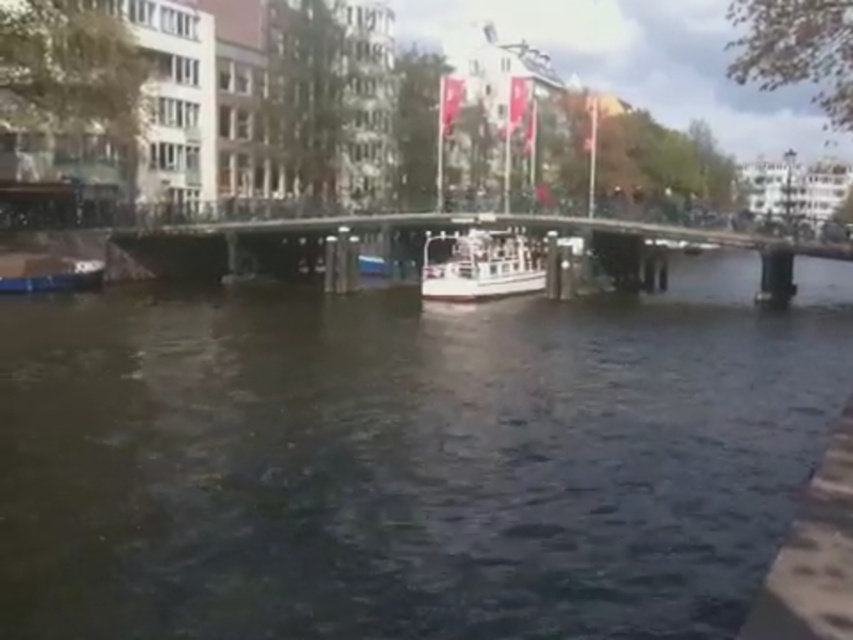
Between dark water at center and white glossy boat at center, which one is positioned lower?

dark water at center

Can you confirm if dark water at center is thinner than white glossy boat at center?

Incorrect, dark water at center's width is not less than white glossy boat at center's.

What do you see at coordinates (409, 456) in the screenshot?
I see `dark water at center` at bounding box center [409, 456].

I want to click on dark water at center, so click(409, 456).

The width and height of the screenshot is (853, 640). Find the location of `dark water at center`. dark water at center is located at coordinates click(x=409, y=456).

Is dark water at center to the left of metallic silver boat at left from the viewer's perspective?

No, dark water at center is not to the left of metallic silver boat at left.

Where is `dark water at center`? Image resolution: width=853 pixels, height=640 pixels. dark water at center is located at coordinates (409, 456).

Does dark water at center have a greater height compared to white painted steel bridge at center?

Correct, dark water at center is much taller as white painted steel bridge at center.

Who is lower down, dark water at center or white painted steel bridge at center?

dark water at center

Between point (805, 324) and point (398, 218), which one is positioned behind?

Point (398, 218)

What are the coordinates of `dark water at center` in the screenshot? It's located at coord(409,456).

*Do this*:
Copy the stretch of the listing above from its start through the line containing "No, dark water". Leave the pictures out.

*Result below*:
Between dark water at center and white glossy boat at center, which one is positioned lower?

dark water at center

Can you confirm if dark water at center is thinner than white glossy boat at center?

Incorrect, dark water at center's width is not less than white glossy boat at center's.

What do you see at coordinates (409, 456) in the screenshot?
I see `dark water at center` at bounding box center [409, 456].

I want to click on dark water at center, so click(409, 456).

The width and height of the screenshot is (853, 640). Find the location of `dark water at center`. dark water at center is located at coordinates click(x=409, y=456).

Is dark water at center to the left of metallic silver boat at left from the viewer's perspective?

No, dark water at center is not to the left of metallic silver boat at left.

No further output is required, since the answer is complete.